__Work to complete__
Only the pictures are to be left out; set down the rest of the records exactly.

Start of Recorded information

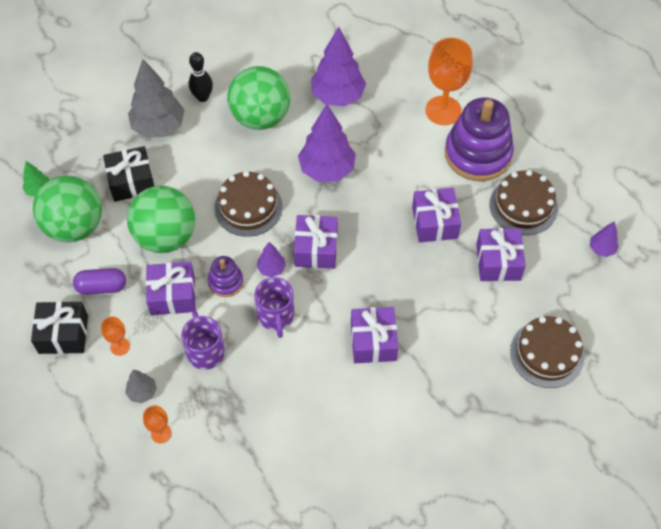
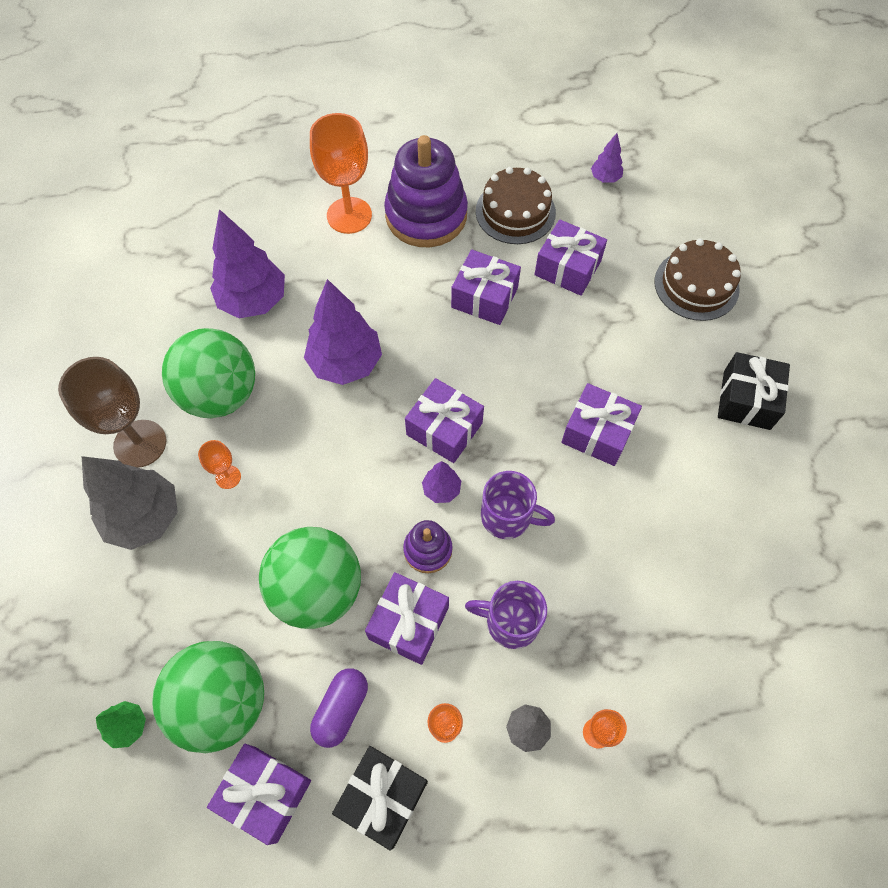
camera: 60 degrees left, 5 degrees up
(36, 275) = (265, 793): none -> purple gift
(131, 181) = (204, 592): black gift -> black gift (746, 400)
(202, 97) = (140, 443): black bowling pin -> brown goblet
(209, 152) = (228, 477): none -> orange goblet
(248, 207) = (339, 472): brown cake -> none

End of Recorded information

__Exercise answer__
camera: 60 degrees left, 5 degrees up
(36, 275) = (265, 793): none -> purple gift
(131, 181) = (204, 592): black gift -> black gift (746, 400)
(202, 97) = (140, 443): black bowling pin -> brown goblet
(209, 152) = (228, 477): none -> orange goblet
(248, 207) = (339, 472): brown cake -> none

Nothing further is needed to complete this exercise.